◆ **Exercise aim**:
Please reproduce the line containing "(310, 555) = (657, 363): red fork -> none" and every line after it in the records below, exactly and with nothing else.

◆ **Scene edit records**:
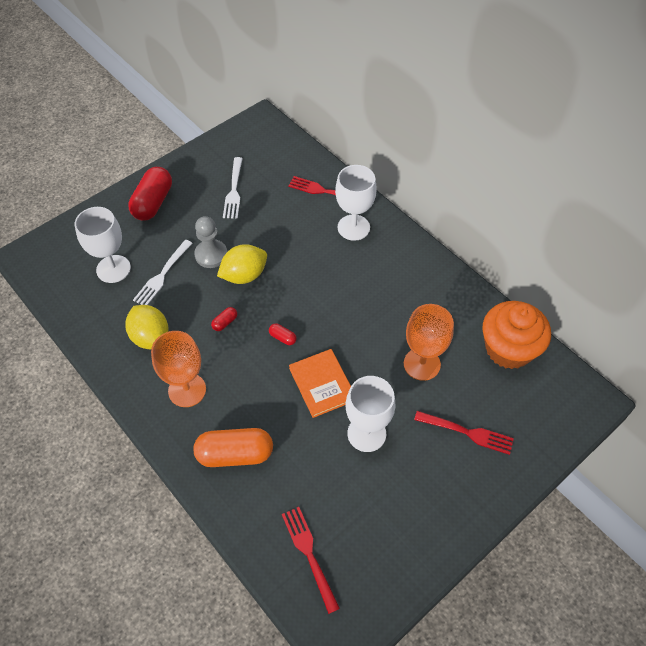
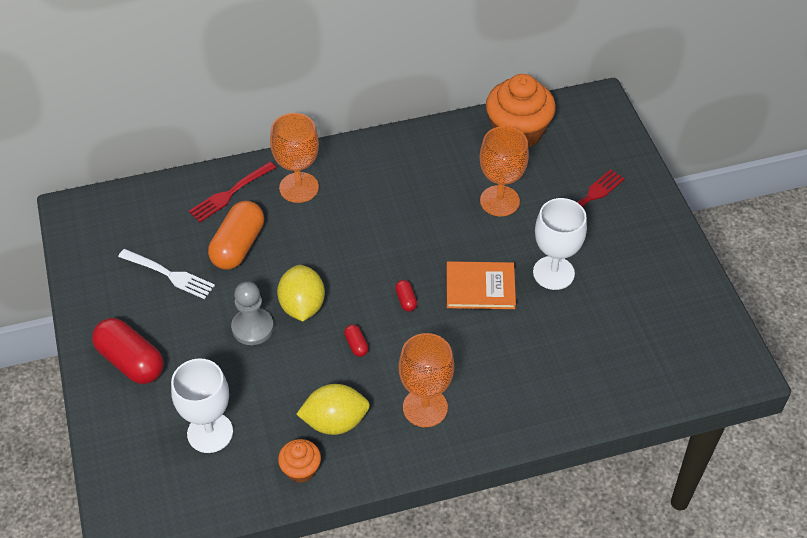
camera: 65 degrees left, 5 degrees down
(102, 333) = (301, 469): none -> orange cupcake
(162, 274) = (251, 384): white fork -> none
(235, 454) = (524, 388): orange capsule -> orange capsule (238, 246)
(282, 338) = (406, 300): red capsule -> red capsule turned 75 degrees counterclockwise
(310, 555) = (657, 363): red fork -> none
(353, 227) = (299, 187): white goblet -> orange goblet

◆ **Written answer**:
(310, 555) = (657, 363): red fork -> none
(353, 227) = (299, 187): white goblet -> orange goblet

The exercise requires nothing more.